Each line of the data must be written out again verbatim; no image belongs in the copy.

• _SUPPLIED DATA_
※

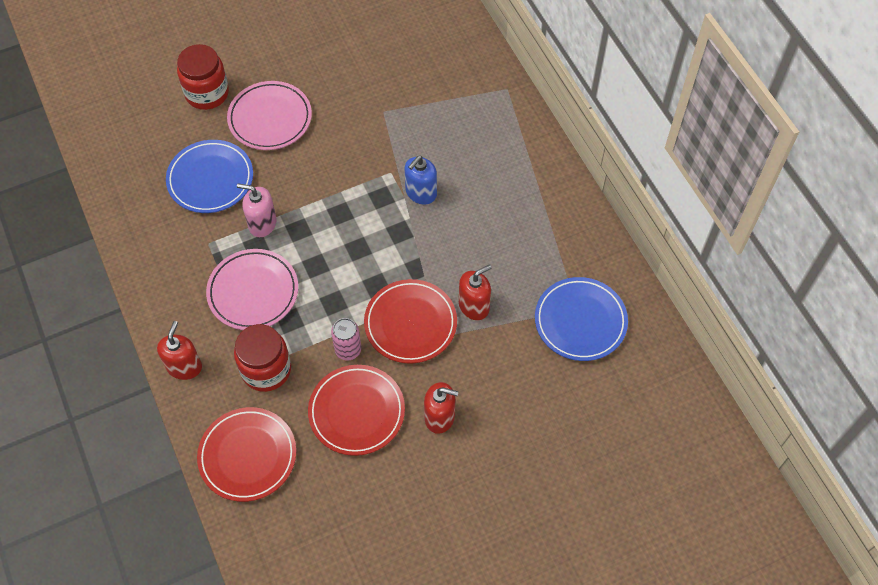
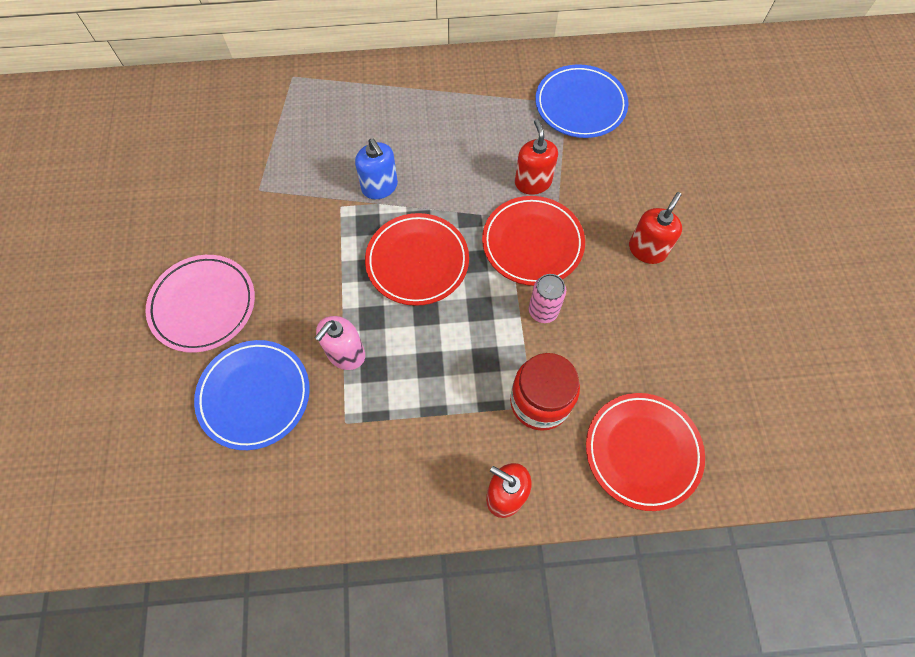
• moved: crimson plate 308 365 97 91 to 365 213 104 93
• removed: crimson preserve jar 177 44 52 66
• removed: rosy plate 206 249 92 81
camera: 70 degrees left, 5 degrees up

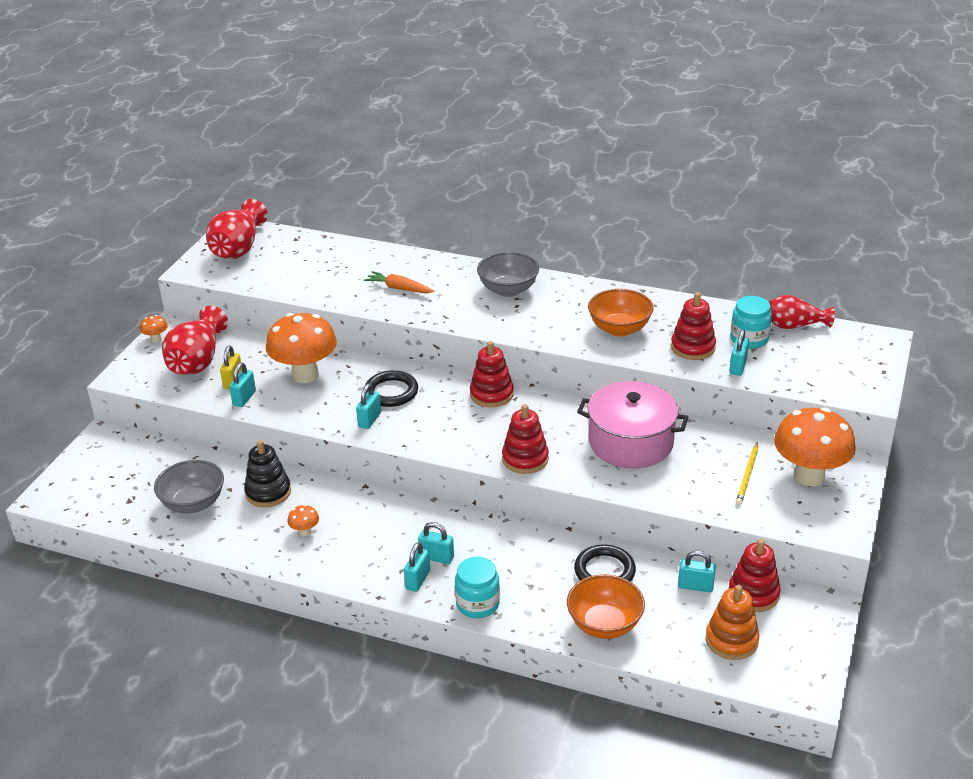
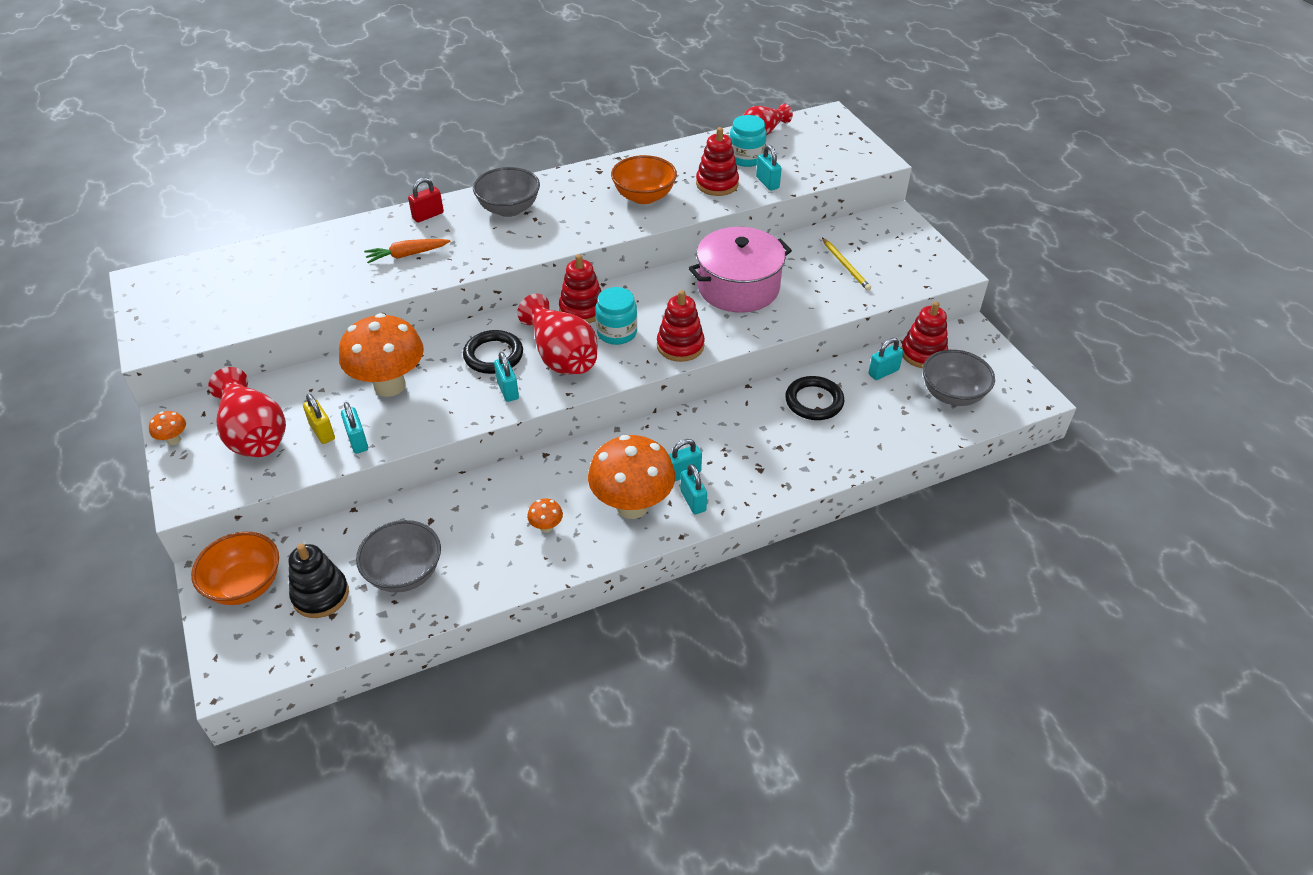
• moved: bright orange deep dish 567 575 78 64 to 191 532 88 73
• moved: black stacking toy 244 440 47 67 to 289 544 60 74
• added: crimson padlock 408 178 36 44
• moved: crimson tall vase 206 199 62 60 to 517 293 81 81
• moved: bright orange mushroom 774 408 82 78 to 588 435 87 84
• moved: aqua preserve jar 455 557 45 61 to 595 287 42 58
• replaced: bright orange stacking toy 705 585 55 75 to gray deep dish 922 350 73 56
camera: 45 degrees left, 10 degrees up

※

• _EXERCISE OUTPUT_
• moved: crimson plate 308 365 97 91 to 365 213 104 93
• removed: crimson preserve jar 177 44 52 66
• removed: rosy plate 206 249 92 81
camera: 70 degrees left, 5 degrees up

• moved: bright orange deep dish 567 575 78 64 to 191 532 88 73
• moved: black stacking toy 244 440 47 67 to 289 544 60 74
• added: crimson padlock 408 178 36 44
• moved: crimson tall vase 206 199 62 60 to 517 293 81 81
• moved: bright orange mushroom 774 408 82 78 to 588 435 87 84
• moved: aqua preserve jar 455 557 45 61 to 595 287 42 58
• replaced: bright orange stacking toy 705 585 55 75 to gray deep dish 922 350 73 56
camera: 45 degrees left, 10 degrees up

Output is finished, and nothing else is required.